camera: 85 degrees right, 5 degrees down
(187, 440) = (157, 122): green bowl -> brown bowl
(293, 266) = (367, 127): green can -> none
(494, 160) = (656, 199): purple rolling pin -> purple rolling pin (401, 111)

----

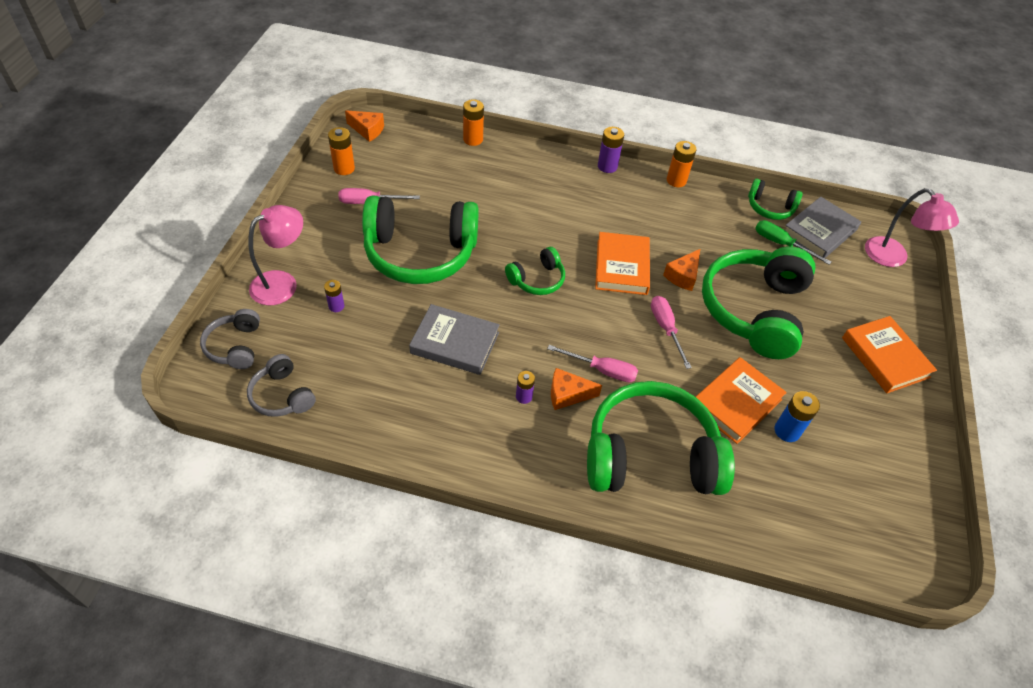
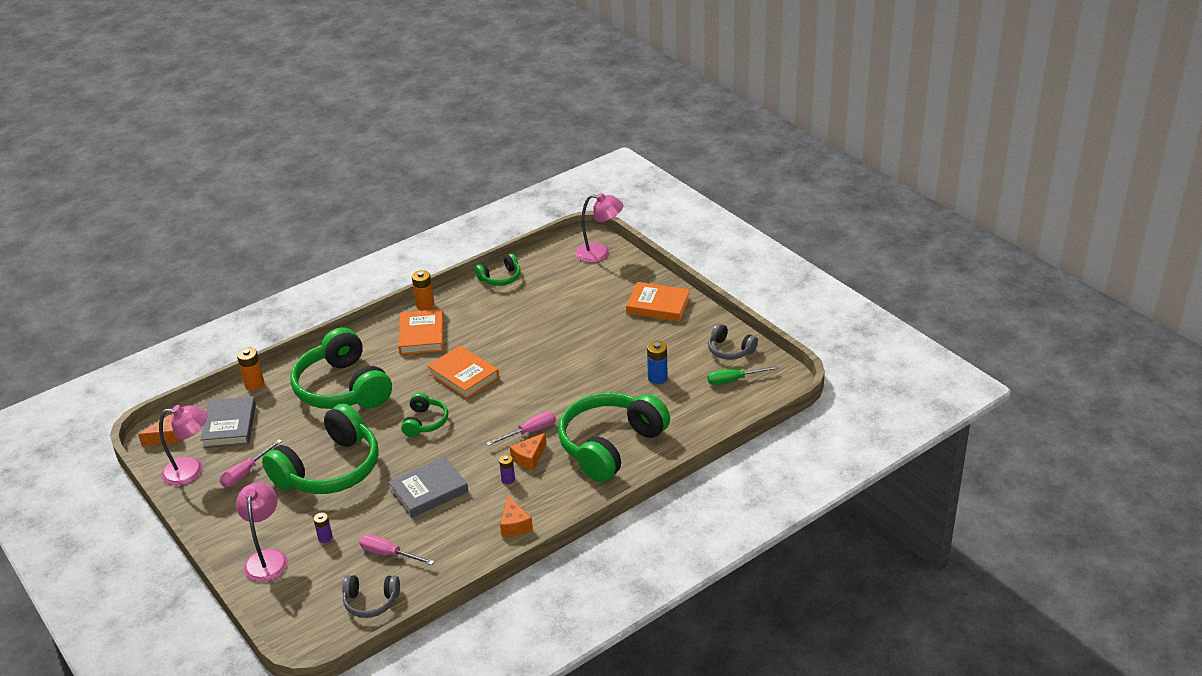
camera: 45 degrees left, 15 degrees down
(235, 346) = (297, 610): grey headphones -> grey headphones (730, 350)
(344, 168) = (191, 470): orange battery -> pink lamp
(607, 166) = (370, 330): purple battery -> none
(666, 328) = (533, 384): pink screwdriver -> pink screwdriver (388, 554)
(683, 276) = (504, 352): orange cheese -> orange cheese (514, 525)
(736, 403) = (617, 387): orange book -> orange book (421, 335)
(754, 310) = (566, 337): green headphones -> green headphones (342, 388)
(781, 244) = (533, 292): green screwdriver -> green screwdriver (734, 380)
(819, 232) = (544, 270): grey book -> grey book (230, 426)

----

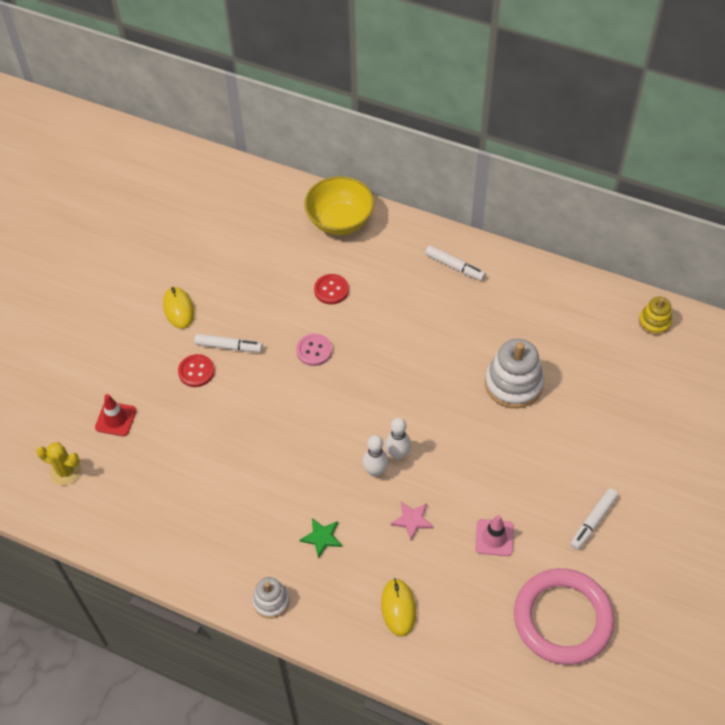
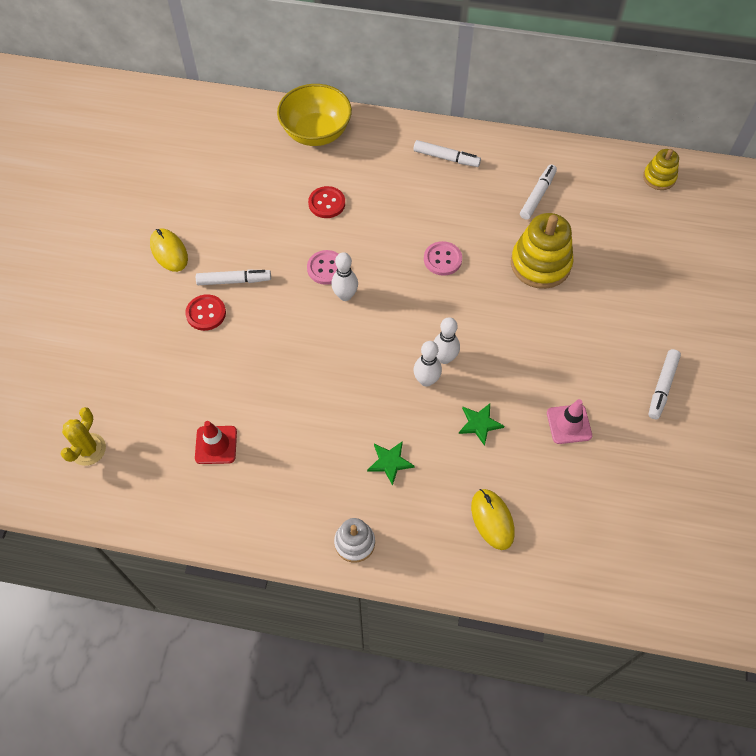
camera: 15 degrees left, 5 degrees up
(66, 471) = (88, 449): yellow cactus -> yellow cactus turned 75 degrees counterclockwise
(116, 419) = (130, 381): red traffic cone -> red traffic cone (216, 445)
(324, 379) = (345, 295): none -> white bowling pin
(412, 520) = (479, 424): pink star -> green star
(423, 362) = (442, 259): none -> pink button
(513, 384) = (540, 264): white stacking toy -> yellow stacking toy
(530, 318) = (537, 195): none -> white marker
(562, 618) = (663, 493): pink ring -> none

----

_Activity_
From the records above, retype only the lines starting at the line that contains "(754, 310) = (566, 337): green" and ending at the line that contains "(819, 232) = (544, 270): grey", both included.

_The completed task_
(754, 310) = (566, 337): green headphones -> green headphones (342, 388)
(781, 244) = (533, 292): green screwdriver -> green screwdriver (734, 380)
(819, 232) = (544, 270): grey book -> grey book (230, 426)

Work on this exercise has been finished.